(RECORDED DATA begins)

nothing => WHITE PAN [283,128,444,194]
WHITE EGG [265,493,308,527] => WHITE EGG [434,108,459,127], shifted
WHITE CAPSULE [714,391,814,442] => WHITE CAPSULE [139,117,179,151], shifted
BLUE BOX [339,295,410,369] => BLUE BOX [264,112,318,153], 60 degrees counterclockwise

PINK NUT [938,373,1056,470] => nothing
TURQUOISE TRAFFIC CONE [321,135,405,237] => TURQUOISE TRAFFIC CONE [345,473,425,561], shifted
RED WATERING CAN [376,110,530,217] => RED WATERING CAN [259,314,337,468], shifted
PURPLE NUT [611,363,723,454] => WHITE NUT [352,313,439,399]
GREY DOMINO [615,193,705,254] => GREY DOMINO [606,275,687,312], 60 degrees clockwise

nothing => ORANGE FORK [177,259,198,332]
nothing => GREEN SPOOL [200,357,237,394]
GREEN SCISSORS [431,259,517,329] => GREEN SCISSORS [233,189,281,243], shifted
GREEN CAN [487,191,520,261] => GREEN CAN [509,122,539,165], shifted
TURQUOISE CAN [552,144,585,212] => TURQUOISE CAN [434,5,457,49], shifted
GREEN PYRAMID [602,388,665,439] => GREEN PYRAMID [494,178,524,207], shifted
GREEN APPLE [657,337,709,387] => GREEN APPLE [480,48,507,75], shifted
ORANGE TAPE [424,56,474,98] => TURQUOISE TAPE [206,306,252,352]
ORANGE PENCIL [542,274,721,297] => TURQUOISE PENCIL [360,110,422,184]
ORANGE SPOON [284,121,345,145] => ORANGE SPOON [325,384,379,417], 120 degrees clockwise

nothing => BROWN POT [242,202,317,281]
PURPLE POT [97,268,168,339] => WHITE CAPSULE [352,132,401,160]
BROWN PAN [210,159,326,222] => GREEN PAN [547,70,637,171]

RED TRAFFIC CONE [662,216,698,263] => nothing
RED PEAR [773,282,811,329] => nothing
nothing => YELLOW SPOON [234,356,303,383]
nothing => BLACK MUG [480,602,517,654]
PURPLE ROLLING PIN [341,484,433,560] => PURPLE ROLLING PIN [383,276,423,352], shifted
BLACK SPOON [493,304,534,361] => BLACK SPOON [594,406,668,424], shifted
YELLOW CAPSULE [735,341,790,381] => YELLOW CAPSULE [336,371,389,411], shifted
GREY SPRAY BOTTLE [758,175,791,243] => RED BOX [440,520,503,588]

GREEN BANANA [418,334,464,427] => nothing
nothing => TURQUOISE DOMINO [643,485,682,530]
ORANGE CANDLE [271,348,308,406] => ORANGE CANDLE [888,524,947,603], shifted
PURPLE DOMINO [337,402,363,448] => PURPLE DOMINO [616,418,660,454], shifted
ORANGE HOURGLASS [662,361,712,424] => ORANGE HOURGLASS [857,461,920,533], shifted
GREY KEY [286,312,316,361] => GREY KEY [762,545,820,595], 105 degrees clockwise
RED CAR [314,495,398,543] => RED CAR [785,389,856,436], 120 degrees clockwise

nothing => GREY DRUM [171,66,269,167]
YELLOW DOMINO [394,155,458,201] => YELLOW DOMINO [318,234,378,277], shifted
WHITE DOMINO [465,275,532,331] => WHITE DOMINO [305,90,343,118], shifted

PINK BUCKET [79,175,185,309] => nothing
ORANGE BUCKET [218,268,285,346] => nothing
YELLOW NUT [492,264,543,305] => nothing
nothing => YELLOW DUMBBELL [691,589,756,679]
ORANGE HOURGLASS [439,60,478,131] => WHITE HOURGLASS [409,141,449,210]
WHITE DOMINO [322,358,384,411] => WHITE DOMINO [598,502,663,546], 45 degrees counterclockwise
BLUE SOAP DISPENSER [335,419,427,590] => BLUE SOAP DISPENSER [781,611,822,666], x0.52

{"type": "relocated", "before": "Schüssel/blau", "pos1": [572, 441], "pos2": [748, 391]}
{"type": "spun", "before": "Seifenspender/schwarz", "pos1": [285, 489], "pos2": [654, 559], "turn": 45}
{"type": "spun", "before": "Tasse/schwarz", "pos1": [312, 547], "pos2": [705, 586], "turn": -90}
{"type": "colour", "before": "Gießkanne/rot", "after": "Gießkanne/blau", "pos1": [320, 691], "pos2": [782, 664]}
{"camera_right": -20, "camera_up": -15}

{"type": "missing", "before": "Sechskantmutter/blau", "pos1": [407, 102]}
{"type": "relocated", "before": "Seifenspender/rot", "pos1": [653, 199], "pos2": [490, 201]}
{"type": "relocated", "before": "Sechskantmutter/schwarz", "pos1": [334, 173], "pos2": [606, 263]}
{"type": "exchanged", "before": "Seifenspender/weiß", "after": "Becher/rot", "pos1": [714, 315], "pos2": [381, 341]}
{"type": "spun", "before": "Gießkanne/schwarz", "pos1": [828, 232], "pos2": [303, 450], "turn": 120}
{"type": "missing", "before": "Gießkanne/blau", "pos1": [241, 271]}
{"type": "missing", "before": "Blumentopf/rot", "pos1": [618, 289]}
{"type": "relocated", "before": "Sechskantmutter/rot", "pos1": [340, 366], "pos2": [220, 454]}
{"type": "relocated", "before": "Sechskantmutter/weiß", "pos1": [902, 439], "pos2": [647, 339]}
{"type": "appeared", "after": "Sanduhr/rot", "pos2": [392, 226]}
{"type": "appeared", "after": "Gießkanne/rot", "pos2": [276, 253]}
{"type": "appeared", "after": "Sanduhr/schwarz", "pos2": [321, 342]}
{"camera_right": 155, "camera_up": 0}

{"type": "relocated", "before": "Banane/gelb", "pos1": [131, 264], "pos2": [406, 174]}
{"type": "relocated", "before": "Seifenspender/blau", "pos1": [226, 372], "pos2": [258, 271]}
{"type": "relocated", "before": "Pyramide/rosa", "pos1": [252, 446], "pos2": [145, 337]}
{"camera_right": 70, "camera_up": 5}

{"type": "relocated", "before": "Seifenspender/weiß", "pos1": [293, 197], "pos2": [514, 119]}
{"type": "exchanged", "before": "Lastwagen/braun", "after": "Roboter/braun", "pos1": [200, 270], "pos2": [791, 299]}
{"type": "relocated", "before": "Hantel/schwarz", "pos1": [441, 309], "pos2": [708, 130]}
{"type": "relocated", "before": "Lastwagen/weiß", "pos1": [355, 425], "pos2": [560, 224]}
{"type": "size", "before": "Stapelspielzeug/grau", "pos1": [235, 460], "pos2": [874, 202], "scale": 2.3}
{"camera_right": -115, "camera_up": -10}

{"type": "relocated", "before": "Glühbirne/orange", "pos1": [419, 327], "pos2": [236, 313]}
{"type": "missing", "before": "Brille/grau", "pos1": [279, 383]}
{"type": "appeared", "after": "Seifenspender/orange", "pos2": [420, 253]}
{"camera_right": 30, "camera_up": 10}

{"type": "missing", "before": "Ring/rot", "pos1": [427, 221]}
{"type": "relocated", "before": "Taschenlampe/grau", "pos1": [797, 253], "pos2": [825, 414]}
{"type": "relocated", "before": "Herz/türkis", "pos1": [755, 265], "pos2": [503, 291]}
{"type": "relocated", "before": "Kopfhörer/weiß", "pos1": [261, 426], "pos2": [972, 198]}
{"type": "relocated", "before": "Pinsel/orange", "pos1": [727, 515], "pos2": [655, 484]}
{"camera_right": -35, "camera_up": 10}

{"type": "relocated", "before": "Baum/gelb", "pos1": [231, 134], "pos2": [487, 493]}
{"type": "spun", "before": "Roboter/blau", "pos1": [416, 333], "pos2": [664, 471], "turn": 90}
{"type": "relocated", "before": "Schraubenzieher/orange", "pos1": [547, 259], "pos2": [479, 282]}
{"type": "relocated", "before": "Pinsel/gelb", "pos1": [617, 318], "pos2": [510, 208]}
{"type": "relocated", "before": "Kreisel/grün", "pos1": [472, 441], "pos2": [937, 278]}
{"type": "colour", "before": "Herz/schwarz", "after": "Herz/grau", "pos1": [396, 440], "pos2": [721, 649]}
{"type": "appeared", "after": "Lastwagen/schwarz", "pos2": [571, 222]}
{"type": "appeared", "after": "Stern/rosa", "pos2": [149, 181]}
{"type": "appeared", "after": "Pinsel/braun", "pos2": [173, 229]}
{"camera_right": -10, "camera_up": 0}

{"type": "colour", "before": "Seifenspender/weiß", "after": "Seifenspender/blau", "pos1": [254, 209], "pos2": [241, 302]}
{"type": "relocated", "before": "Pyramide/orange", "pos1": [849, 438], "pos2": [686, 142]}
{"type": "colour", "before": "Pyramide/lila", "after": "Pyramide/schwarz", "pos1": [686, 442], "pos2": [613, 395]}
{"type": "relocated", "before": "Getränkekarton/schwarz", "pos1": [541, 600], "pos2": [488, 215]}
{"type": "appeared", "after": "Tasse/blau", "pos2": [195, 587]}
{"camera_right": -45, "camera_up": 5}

(RECORDED DATA ends)

Each line of the data above that contains the string "rosa" should be counted; give only the total.

TASK ANSWER >>
2